══ Material supplied
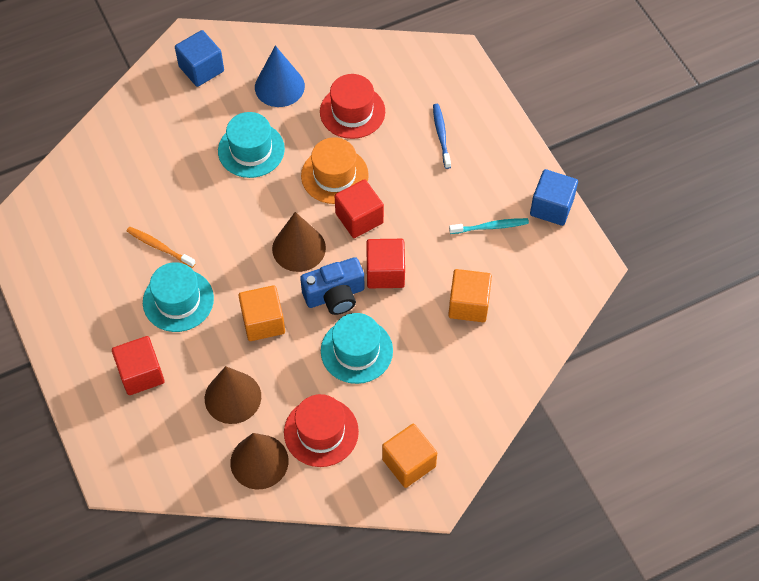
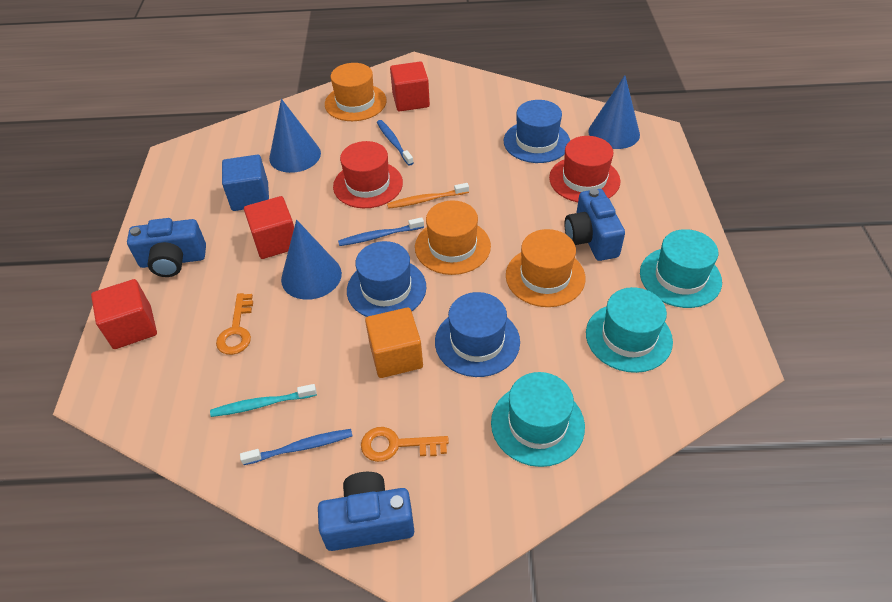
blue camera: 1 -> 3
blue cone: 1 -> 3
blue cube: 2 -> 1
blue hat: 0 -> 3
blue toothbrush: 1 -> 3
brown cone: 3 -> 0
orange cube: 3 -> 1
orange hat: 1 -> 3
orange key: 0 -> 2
════
══ Material supplied
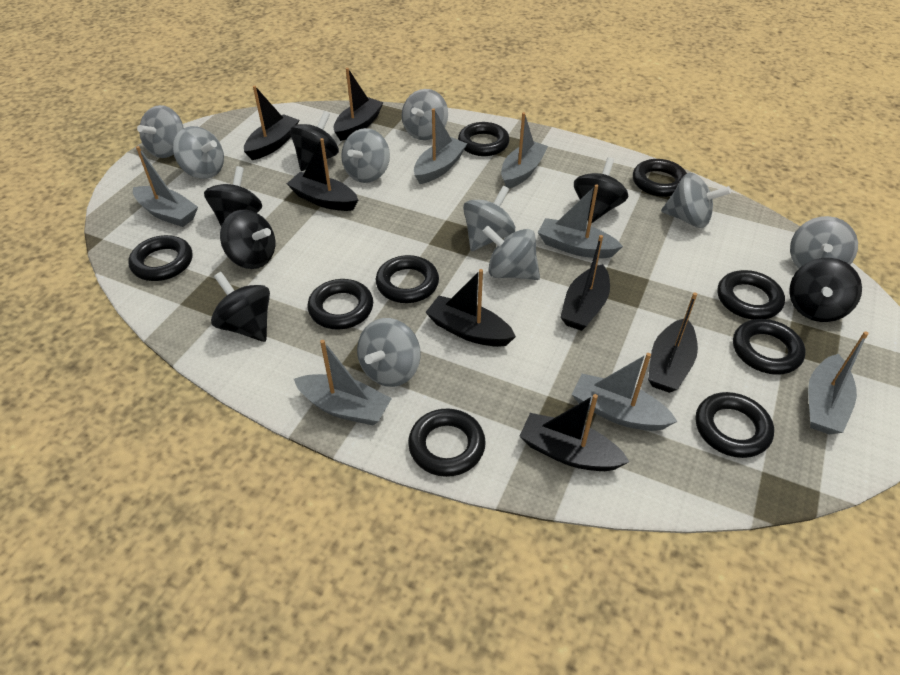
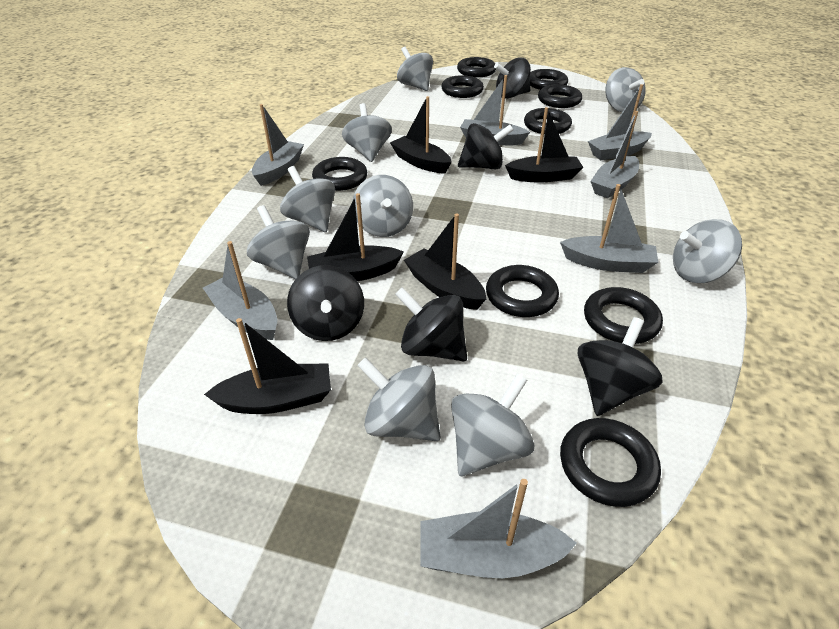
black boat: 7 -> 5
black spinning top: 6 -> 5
════
- [Exercise prompt]: Report each line of the data in which "orange" occurs.

- [Written answer]:
orange cube: 3 -> 1
orange hat: 1 -> 3
orange key: 0 -> 2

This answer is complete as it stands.